--- begin ---
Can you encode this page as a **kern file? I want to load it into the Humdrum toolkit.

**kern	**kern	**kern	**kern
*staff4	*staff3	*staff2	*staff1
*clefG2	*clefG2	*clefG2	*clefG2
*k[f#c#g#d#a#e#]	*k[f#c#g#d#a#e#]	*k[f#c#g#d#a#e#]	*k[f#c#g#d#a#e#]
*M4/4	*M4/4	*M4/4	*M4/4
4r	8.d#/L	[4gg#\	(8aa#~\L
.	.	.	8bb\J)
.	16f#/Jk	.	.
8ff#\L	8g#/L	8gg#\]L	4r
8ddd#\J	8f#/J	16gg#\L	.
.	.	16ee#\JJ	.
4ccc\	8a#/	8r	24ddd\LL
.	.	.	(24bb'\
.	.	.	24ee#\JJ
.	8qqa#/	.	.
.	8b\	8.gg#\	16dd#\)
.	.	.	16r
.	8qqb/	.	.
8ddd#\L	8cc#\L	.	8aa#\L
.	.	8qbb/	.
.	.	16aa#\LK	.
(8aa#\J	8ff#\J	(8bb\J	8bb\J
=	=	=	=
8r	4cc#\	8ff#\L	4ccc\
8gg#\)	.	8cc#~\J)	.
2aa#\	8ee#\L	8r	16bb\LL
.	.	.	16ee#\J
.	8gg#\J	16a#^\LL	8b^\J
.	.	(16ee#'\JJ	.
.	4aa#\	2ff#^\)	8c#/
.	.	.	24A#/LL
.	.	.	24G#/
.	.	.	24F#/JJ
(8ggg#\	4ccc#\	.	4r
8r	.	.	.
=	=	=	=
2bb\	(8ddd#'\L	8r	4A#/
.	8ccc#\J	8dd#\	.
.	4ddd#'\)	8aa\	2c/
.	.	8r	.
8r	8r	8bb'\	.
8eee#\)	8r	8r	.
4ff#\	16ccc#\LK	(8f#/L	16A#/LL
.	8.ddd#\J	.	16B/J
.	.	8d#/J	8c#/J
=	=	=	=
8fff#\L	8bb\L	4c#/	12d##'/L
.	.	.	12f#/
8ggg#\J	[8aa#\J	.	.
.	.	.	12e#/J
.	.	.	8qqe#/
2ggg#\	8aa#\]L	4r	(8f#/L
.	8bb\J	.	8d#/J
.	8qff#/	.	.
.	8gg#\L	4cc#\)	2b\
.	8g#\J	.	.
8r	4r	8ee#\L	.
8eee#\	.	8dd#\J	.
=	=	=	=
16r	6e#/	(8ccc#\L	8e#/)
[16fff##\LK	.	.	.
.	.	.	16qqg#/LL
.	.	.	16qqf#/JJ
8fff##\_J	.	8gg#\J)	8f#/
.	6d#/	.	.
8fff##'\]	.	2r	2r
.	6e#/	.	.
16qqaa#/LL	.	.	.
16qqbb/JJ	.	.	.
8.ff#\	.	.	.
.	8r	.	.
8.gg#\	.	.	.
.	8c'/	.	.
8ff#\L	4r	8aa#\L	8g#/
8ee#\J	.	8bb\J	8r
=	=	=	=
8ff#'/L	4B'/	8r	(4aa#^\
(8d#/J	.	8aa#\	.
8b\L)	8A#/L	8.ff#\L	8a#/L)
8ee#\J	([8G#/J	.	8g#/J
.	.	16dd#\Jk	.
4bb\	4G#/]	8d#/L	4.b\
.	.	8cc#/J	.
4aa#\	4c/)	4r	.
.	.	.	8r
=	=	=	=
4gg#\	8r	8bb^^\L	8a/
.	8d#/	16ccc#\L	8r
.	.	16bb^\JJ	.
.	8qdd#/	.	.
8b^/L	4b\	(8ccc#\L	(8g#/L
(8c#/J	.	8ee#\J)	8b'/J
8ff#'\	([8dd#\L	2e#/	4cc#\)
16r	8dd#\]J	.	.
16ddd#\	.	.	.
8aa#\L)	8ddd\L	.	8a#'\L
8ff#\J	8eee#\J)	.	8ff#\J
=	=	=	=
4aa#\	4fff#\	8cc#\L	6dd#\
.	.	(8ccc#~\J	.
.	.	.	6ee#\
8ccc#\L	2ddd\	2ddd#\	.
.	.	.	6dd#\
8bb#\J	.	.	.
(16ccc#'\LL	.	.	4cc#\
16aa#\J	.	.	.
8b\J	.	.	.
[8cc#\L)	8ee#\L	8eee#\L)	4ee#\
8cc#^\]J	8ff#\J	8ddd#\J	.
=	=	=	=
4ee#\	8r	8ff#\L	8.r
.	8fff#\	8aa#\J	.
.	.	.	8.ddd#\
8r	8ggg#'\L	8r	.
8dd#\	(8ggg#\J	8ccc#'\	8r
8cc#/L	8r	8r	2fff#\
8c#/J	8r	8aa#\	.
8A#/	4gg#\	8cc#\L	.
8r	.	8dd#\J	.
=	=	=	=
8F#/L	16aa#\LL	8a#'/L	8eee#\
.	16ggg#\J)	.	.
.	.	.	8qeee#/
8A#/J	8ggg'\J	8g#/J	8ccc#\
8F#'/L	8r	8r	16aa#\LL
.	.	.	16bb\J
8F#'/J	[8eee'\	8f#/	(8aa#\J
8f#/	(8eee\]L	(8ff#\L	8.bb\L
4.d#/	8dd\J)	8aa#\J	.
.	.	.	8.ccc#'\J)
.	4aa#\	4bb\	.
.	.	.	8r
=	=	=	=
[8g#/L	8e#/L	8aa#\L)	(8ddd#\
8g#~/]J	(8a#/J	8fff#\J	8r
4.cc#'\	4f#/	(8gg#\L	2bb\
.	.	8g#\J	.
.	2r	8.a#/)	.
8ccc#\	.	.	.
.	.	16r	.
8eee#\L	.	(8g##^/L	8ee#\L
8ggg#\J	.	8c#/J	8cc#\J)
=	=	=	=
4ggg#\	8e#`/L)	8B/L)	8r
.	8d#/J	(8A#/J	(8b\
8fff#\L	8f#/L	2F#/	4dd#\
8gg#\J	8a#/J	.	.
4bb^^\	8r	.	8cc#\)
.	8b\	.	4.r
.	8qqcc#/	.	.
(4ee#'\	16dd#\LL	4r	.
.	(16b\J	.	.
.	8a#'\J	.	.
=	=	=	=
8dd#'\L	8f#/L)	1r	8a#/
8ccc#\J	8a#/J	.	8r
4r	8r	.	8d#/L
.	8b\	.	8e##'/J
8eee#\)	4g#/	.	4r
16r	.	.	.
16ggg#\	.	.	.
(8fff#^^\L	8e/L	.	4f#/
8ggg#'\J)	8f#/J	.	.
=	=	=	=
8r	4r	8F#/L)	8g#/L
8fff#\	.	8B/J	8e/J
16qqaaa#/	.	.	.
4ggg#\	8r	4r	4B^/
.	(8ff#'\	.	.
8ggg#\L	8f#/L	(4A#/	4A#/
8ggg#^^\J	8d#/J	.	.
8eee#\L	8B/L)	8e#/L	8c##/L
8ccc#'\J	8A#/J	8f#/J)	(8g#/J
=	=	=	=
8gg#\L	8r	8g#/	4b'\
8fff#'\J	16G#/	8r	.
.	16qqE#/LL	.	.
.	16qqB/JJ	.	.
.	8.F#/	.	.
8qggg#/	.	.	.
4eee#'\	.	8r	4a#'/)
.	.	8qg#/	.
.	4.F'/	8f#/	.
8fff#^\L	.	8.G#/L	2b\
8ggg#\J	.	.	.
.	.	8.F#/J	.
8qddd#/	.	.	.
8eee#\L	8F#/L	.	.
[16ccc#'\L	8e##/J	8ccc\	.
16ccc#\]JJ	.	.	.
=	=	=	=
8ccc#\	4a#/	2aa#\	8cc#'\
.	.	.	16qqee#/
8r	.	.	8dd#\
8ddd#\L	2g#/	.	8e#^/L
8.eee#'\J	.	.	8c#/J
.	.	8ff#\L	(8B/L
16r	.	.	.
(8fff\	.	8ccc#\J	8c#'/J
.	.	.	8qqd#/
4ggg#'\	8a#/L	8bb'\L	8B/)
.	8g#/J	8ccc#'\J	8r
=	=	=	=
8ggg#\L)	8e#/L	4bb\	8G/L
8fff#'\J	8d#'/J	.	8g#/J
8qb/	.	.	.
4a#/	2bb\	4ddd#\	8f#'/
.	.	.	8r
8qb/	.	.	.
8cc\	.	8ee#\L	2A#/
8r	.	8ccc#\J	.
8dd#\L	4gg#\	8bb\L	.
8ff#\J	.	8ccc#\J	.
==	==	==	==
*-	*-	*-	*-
--- end ---
Please find every line in the material above that contains the string "kern", and copy each of those lines in full.

Response to this exercise →
Can you encode this page as a **kern file? I want to load it into the Humdrum toolkit.
**kern	**kern	**kern	**kern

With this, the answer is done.